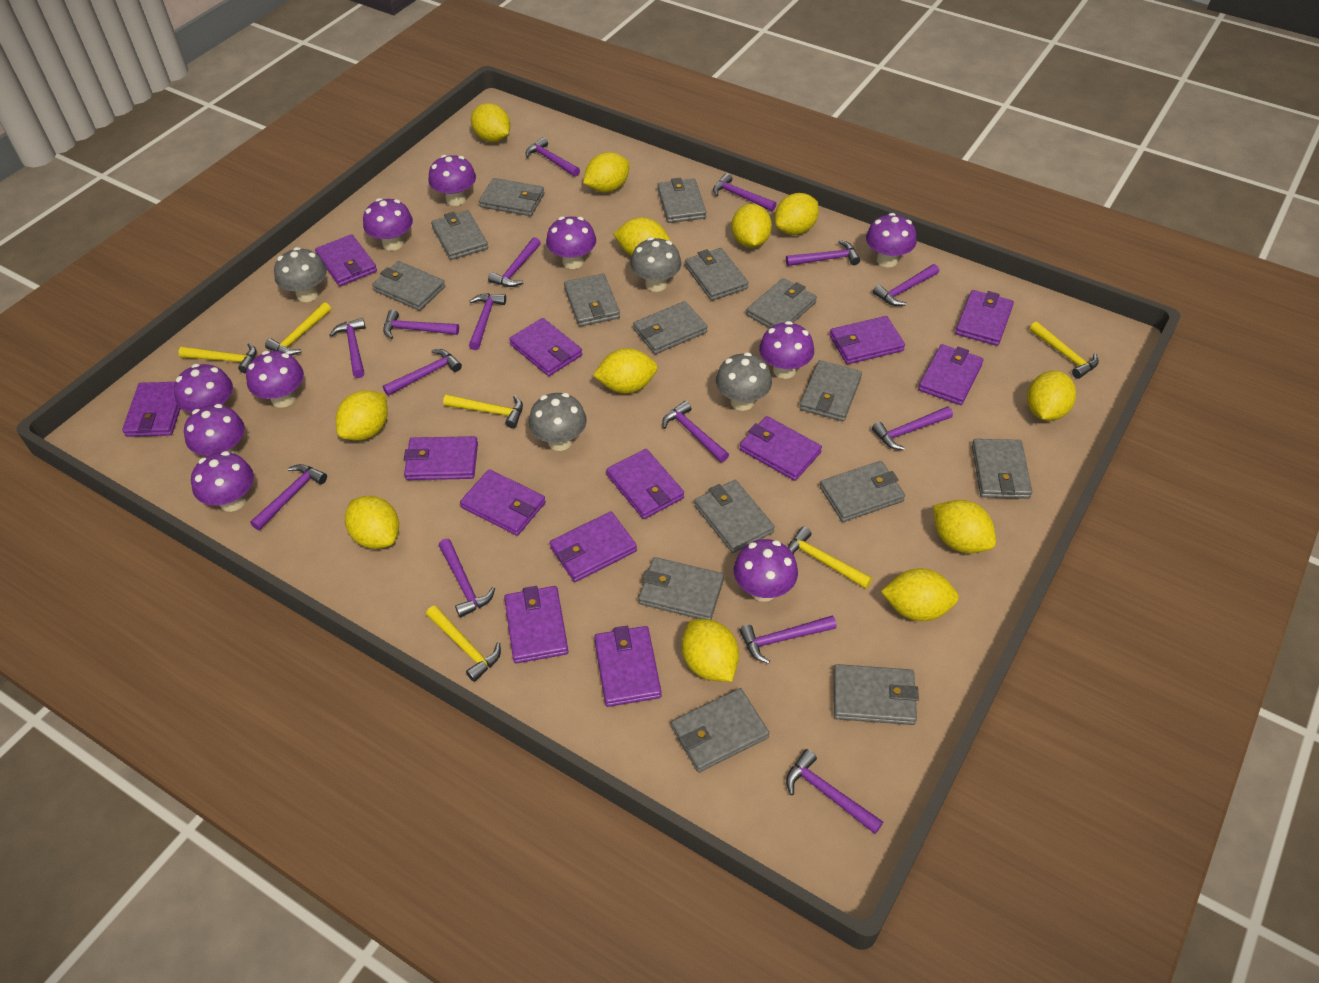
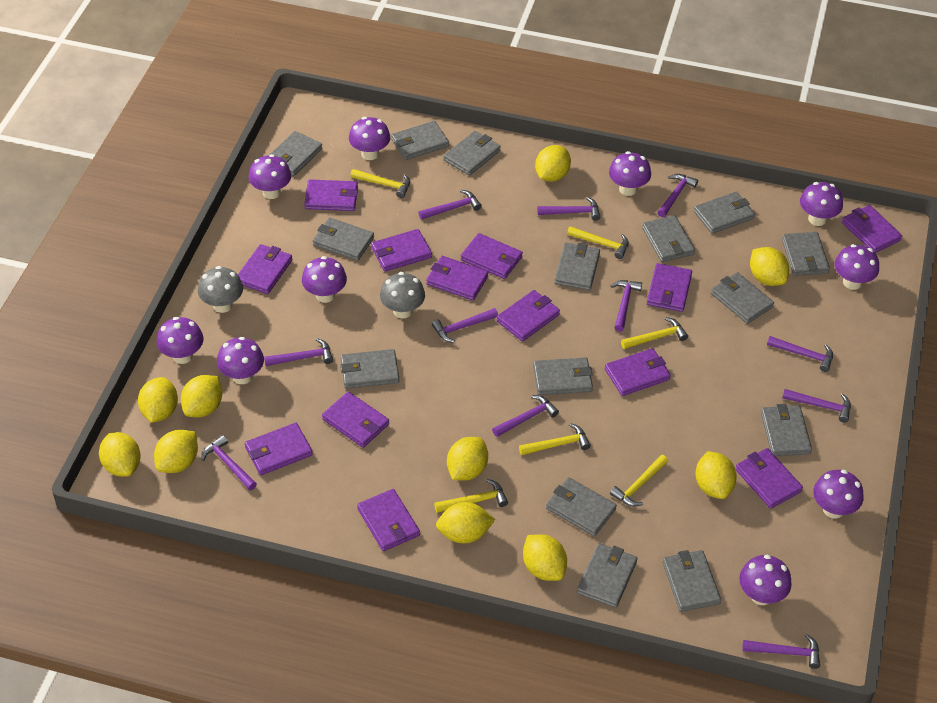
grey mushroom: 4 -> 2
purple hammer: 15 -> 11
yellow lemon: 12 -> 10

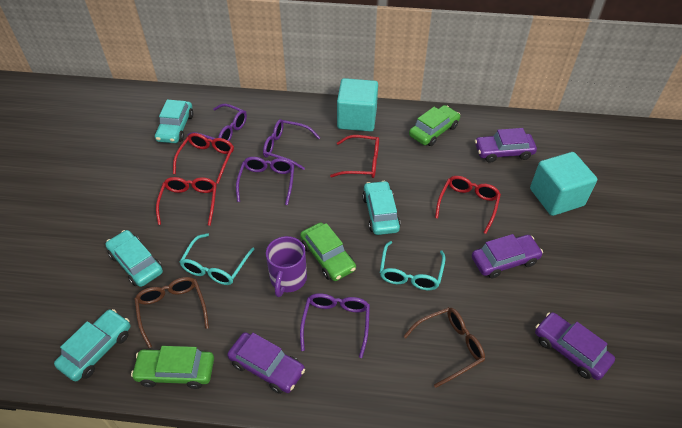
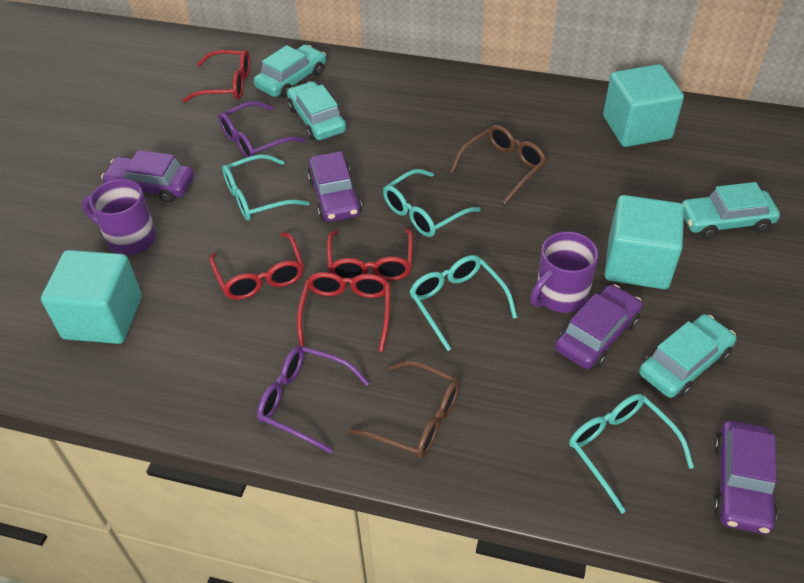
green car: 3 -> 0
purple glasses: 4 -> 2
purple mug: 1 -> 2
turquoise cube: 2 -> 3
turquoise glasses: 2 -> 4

**Exercise objective**:
Where a line contains the word "purple", copy that line from the listing above.

**Output below**:
purple hammer: 15 -> 11
purple glasses: 4 -> 2
purple mug: 1 -> 2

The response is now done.